- Material provided -
★ ★ ★ ★ ★ ★ ★

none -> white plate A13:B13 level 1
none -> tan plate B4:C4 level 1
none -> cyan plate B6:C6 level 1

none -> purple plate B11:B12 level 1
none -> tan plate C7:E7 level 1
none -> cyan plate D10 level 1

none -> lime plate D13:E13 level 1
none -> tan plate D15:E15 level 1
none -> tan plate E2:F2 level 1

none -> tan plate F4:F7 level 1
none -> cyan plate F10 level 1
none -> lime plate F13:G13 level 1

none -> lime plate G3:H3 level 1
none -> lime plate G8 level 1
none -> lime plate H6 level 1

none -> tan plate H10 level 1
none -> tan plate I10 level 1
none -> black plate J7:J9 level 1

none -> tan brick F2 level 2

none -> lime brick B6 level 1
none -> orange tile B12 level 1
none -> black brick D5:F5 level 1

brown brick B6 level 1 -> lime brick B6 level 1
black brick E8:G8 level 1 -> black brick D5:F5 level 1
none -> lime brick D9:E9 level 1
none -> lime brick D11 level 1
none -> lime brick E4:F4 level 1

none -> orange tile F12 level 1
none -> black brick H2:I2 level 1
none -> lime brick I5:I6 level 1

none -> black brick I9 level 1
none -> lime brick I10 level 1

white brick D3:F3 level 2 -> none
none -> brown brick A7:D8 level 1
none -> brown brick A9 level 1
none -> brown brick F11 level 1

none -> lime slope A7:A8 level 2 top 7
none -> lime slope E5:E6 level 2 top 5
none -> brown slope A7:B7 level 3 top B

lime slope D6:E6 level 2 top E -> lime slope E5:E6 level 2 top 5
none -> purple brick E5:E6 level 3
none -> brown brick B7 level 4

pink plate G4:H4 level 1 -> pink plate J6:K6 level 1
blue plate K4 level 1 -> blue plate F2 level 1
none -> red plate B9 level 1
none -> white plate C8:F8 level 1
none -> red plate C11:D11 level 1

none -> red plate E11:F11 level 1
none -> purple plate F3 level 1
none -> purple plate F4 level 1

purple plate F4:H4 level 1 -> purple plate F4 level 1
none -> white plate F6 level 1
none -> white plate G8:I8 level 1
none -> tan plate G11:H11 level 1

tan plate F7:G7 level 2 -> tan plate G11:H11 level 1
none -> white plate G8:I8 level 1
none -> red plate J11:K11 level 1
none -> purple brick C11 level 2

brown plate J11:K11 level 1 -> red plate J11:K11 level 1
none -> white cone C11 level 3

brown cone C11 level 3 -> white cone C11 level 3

★ ★ ★ ★ ★ ★ ★

- Task requirements -
Print exactly the lines from the beginning of the entries through the line with "none -> lime plate D13:E13 level 1". Output nothing more.

- Response -
none -> white plate A13:B13 level 1
none -> tan plate B4:C4 level 1
none -> cyan plate B6:C6 level 1

none -> purple plate B11:B12 level 1
none -> tan plate C7:E7 level 1
none -> cyan plate D10 level 1

none -> lime plate D13:E13 level 1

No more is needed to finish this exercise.